## Work instructions
Check each line of the records below and collect those holding "brown".

★ ★ ★ ★

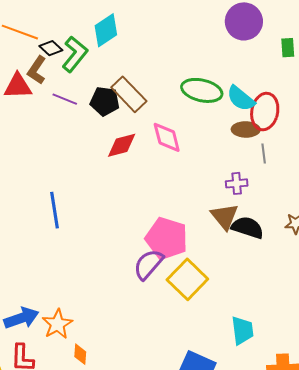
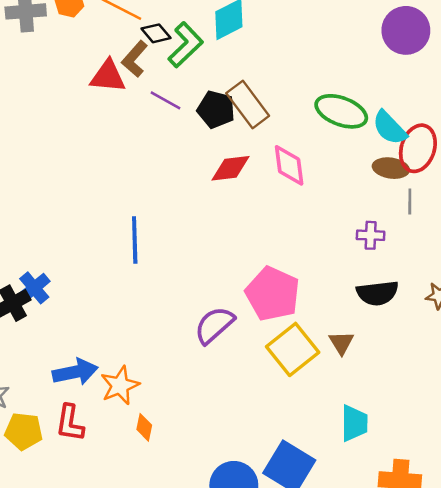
brown triangle: (225, 216) -> (341, 343), moved, size x0.7
black semicircle: (248, 227) -> (377, 293), turned 148
purple semicircle: (148, 264) -> (214, 325), moved

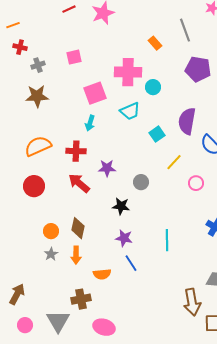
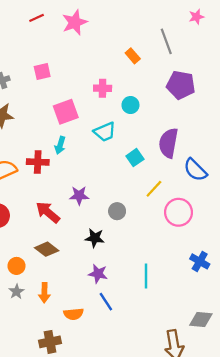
pink cross: (128, 72) -> (103, 88), size x0.6
red cross: (76, 151) -> (38, 162), moved
pink circle: (196, 183) -> (179, 212), size x1.6
brown diamond: (78, 228) -> (47, 249), moved, turned -65

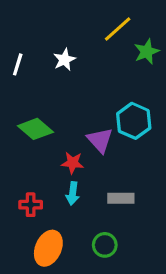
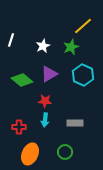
yellow line: (118, 29) -> (83, 26), moved
green star: (147, 52) -> (71, 47), moved
white star: (64, 60) -> (43, 46), moved
purple triangle: (100, 140) -> (49, 74), moved, turned 42

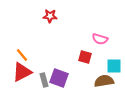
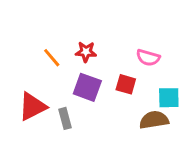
red star: (50, 16) -> (86, 52), moved
orange line: (22, 55) -> (52, 58), moved
purple square: (59, 78) -> (87, 87), moved

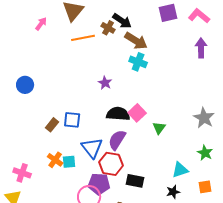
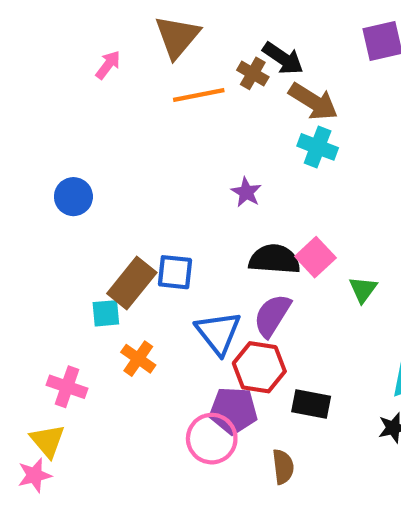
brown rectangle: (52, 125) -> (132, 283), size x1.6
cyan square: (69, 162) -> (106, 313), moved

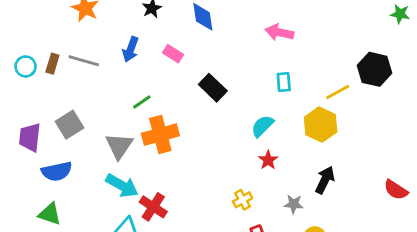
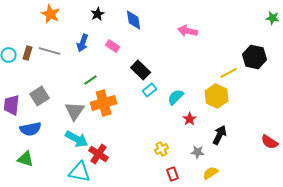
cyan rectangle: (284, 82) -> (150, 90), moved, turned 56
red star: (268, 160) -> (190, 119), moved

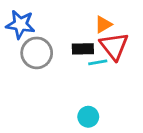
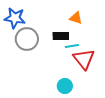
orange triangle: (103, 24) -> (76, 18), turned 48
red triangle: (114, 46) -> (84, 59), moved

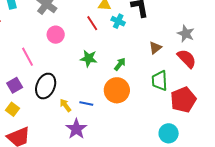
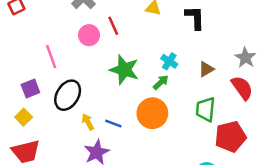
cyan cross: (118, 21) -> (169, 61), moved
red line: (92, 23) -> (113, 26), moved
green star: (89, 58) -> (124, 70), size x1.4

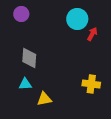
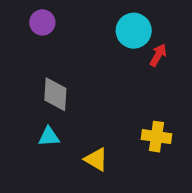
yellow triangle: (44, 99) -> (96, 159), moved, turned 42

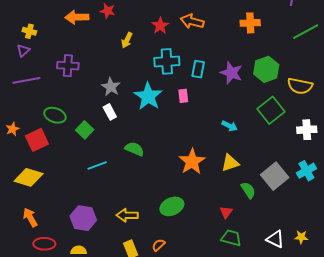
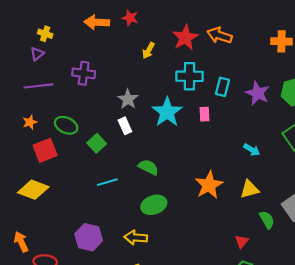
red star: (160, 26) -> (185, 38), size x1.4
orange star: (12, 129) -> (30, 122), moved
green ellipse: (172, 206) -> (154, 205), moved
orange arrow: (30, 217) -> (21, 242), moved

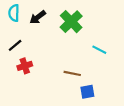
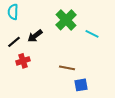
black arrow: (38, 17) -> (35, 36), moved
cyan line: (99, 50) -> (92, 34), moved

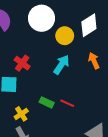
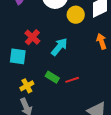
cyan arrow: (62, 65) -> (59, 47), moved
red line: (67, 103) -> (72, 80), turned -48

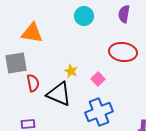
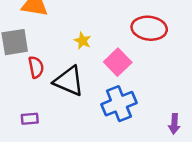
yellow star: (71, 71) -> (83, 41), moved
pink square: (98, 79) -> (118, 62), size x1.5

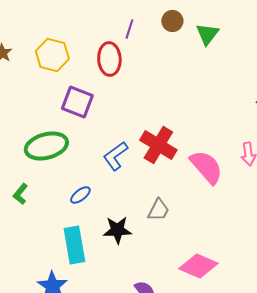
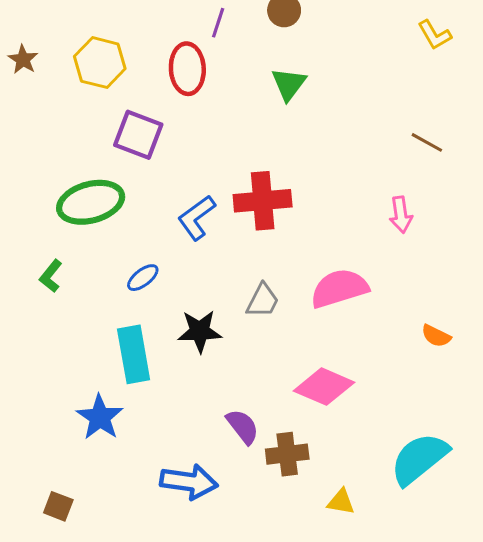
green triangle: (207, 34) -> (289, 84), moved
red cross: (158, 145) -> (263, 201), turned -36
pink semicircle: (206, 167) -> (339, 288), moved, turned -66

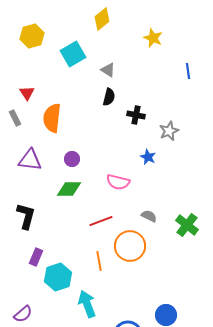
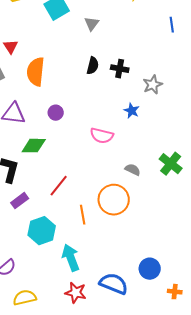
gray triangle: (108, 70) -> (92, 24), turned 35
black semicircle: (109, 97) -> (93, 66), moved
green diamond: (69, 189) -> (34, 146), moved
red line: (101, 221) -> (59, 186), moved, turned -30
green cross: (187, 225) -> (171, 164), moved
purple rectangle: (36, 257) -> (20, 201), moved, turned 30

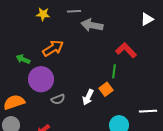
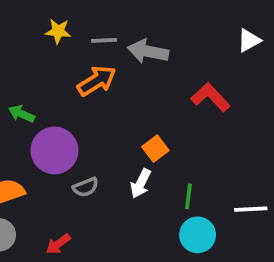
gray line: (74, 11) -> (104, 40), moved
orange arrow: (53, 48) -> (97, 81), moved
green line: (114, 71) -> (188, 196), moved
orange square: (106, 89) -> (155, 149), moved

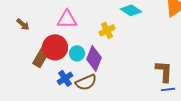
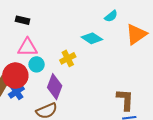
cyan circle: (77, 53) -> (37, 64), moved
blue cross: (65, 78) -> (16, 92), moved

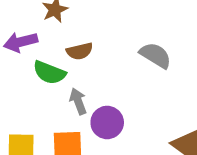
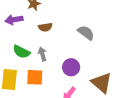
green semicircle: (49, 73) -> (21, 52), moved
purple circle: (107, 122) -> (71, 67), moved

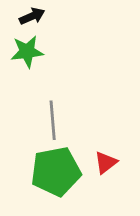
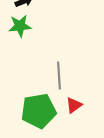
gray line: (53, 120) -> (59, 76), moved

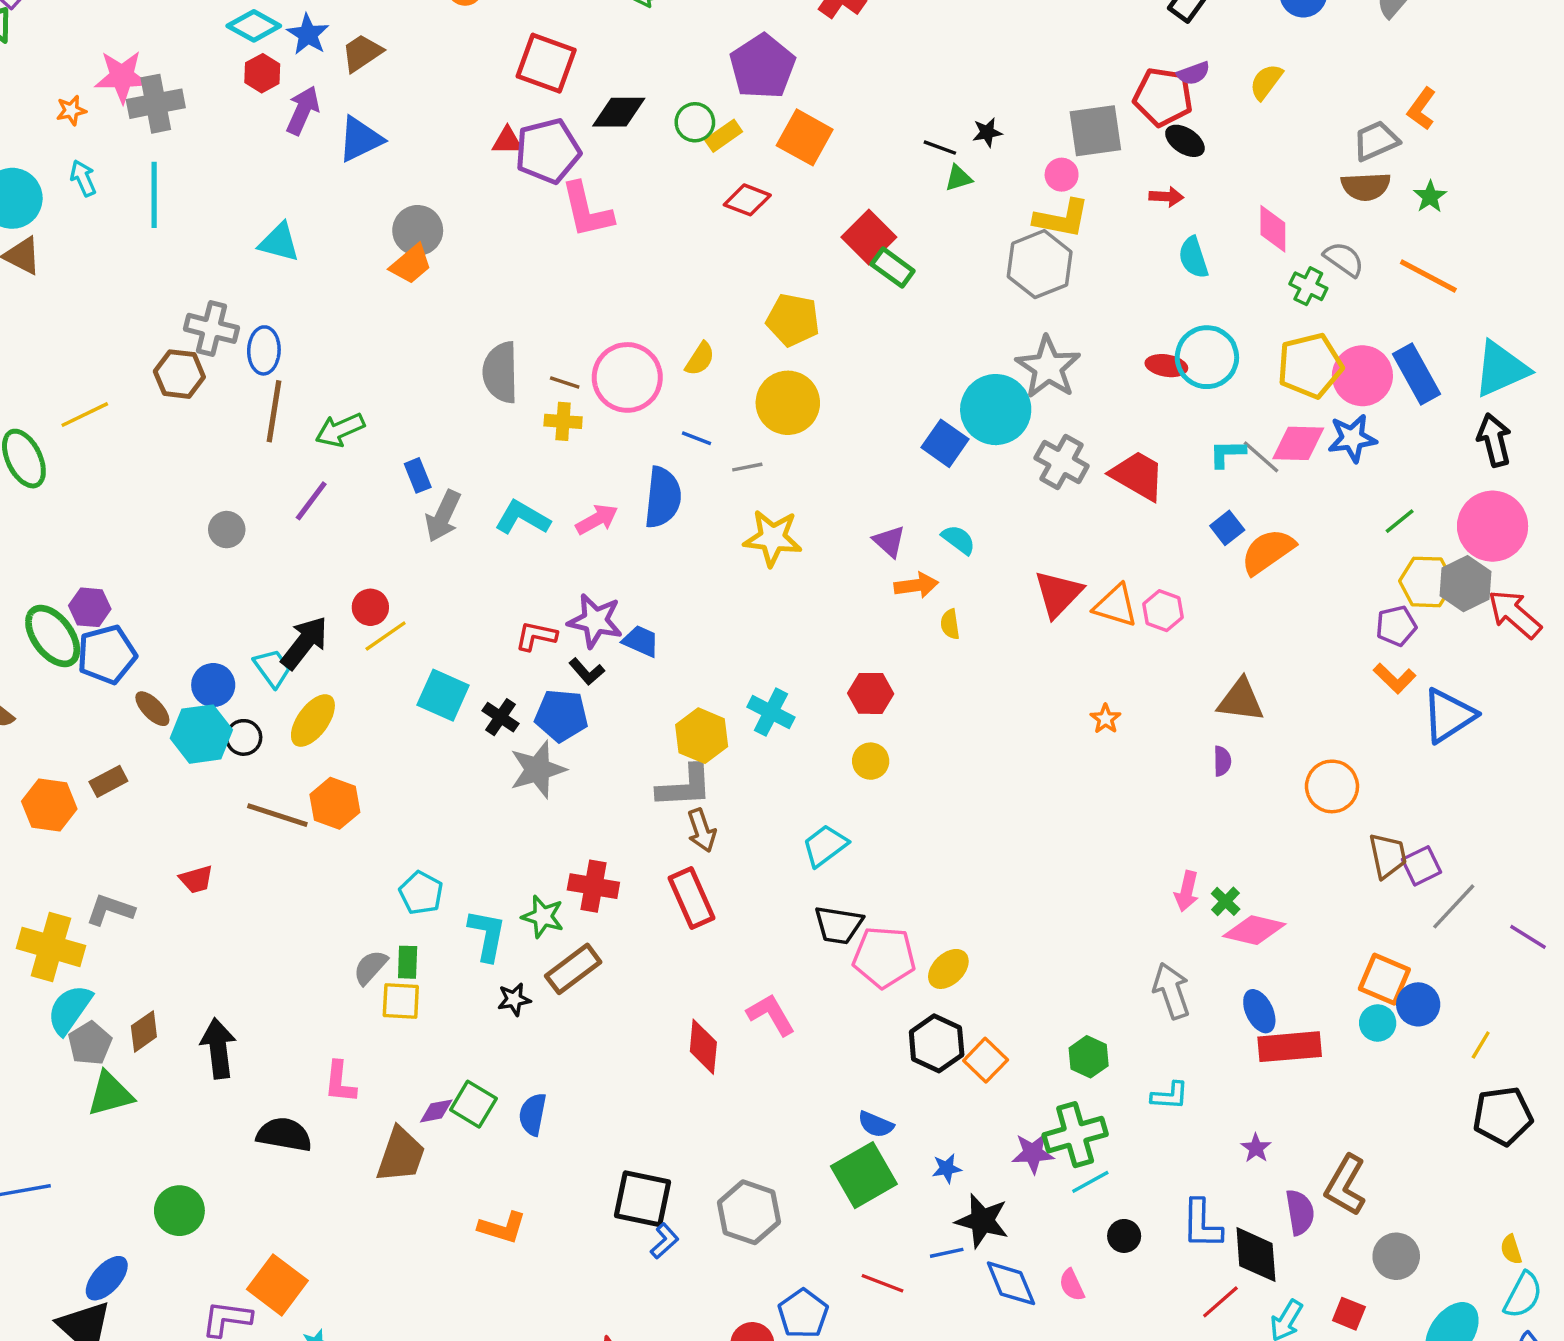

★ ★ ★ ★

## Answer section
brown triangle: (225, 216) -> (341, 343), moved, size x0.7
brown diamond: (78, 228) -> (47, 249), moved, turned -65
brown rectangle: (52, 125) -> (132, 283), size x1.6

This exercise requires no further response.